(Exercise inputs begins)
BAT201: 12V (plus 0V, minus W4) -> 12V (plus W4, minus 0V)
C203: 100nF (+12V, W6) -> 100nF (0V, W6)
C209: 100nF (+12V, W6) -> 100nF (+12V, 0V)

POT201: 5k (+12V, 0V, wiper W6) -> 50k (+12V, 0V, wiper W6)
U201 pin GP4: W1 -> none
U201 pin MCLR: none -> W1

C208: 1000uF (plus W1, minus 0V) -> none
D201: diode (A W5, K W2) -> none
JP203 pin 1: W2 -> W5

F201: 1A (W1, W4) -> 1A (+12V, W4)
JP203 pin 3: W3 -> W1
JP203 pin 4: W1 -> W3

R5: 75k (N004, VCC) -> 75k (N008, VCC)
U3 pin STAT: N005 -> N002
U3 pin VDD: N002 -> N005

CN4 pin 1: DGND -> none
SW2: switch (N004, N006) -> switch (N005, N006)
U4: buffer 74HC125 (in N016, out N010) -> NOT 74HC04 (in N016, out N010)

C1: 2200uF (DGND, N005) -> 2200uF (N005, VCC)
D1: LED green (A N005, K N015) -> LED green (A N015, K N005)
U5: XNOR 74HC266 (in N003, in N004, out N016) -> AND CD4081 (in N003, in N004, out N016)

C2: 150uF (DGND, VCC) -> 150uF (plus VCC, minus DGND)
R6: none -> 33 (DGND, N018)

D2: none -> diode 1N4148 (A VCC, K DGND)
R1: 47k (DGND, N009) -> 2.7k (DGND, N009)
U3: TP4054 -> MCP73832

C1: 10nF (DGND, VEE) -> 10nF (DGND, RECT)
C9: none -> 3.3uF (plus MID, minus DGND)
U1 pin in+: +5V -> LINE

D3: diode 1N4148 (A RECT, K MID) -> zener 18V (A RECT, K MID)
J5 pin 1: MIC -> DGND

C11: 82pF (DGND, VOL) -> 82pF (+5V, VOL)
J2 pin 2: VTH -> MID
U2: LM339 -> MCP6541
(Exercise inputs ends)
What you will do
Reproduce the data shown above with every line intact.

Your solution
BAT201: 12V (plus 0V, minus W4) -> 12V (plus W4, minus 0V)
C203: 100nF (+12V, W6) -> 100nF (0V, W6)
C209: 100nF (+12V, W6) -> 100nF (+12V, 0V)

POT201: 5k (+12V, 0V, wiper W6) -> 50k (+12V, 0V, wiper W6)
U201 pin GP4: W1 -> none
U201 pin MCLR: none -> W1

C208: 1000uF (plus W1, minus 0V) -> none
D201: diode (A W5, K W2) -> none
JP203 pin 1: W2 -> W5

F201: 1A (W1, W4) -> 1A (+12V, W4)
JP203 pin 3: W3 -> W1
JP203 pin 4: W1 -> W3

R5: 75k (N004, VCC) -> 75k (N008, VCC)
U3 pin STAT: N005 -> N002
U3 pin VDD: N002 -> N005

CN4 pin 1: DGND -> none
SW2: switch (N004, N006) -> switch (N005, N006)
U4: buffer 74HC125 (in N016, out N010) -> NOT 74HC04 (in N016, out N010)

C1: 2200uF (DGND, N005) -> 2200uF (N005, VCC)
D1: LED green (A N005, K N015) -> LED green (A N015, K N005)
U5: XNOR 74HC266 (in N003, in N004, out N016) -> AND CD4081 (in N003, in N004, out N016)

C2: 150uF (DGND, VCC) -> 150uF (plus VCC, minus DGND)
R6: none -> 33 (DGND, N018)

D2: none -> diode 1N4148 (A VCC, K DGND)
R1: 47k (DGND, N009) -> 2.7k (DGND, N009)
U3: TP4054 -> MCP73832

C1: 10nF (DGND, VEE) -> 10nF (DGND, RECT)
C9: none -> 3.3uF (plus MID, minus DGND)
U1 pin in+: +5V -> LINE

D3: diode 1N4148 (A RECT, K MID) -> zener 18V (A RECT, K MID)
J5 pin 1: MIC -> DGND

C11: 82pF (DGND, VOL) -> 82pF (+5V, VOL)
J2 pin 2: VTH -> MID
U2: LM339 -> MCP6541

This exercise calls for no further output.